_Task details_.
Print back each record unchanged, without pictures.

+++

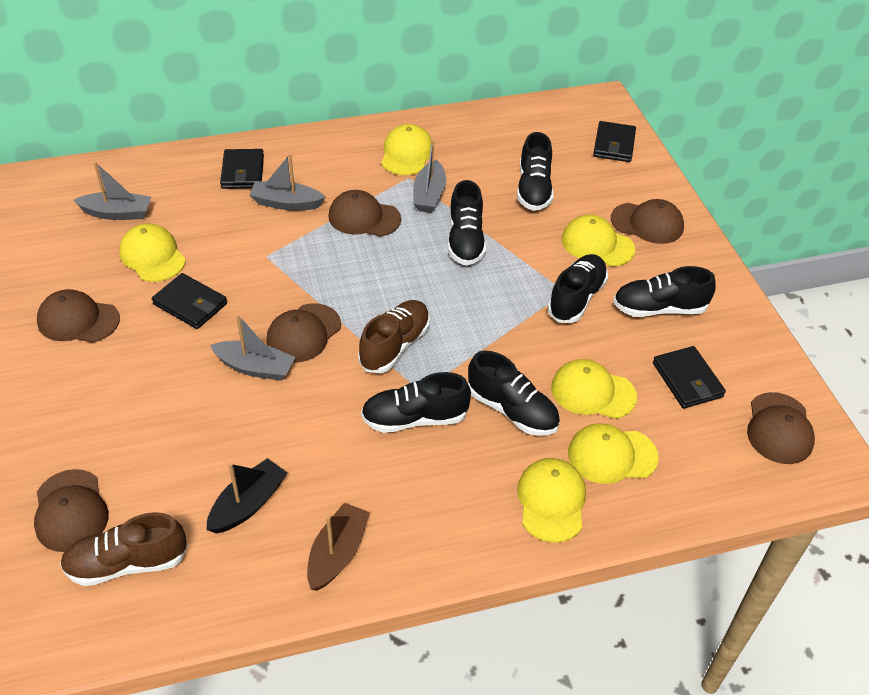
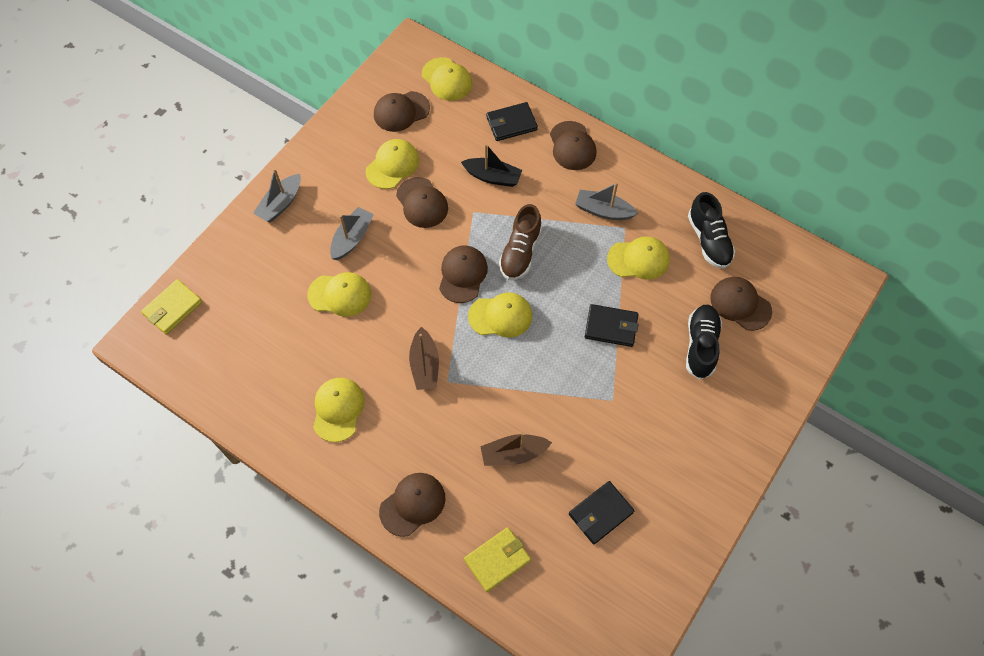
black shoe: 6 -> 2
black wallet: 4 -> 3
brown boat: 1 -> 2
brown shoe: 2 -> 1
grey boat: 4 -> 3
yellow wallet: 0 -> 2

+++

_Exercise response_.
black shoe: 6 -> 2
black wallet: 4 -> 3
brown boat: 1 -> 2
brown shoe: 2 -> 1
grey boat: 4 -> 3
yellow wallet: 0 -> 2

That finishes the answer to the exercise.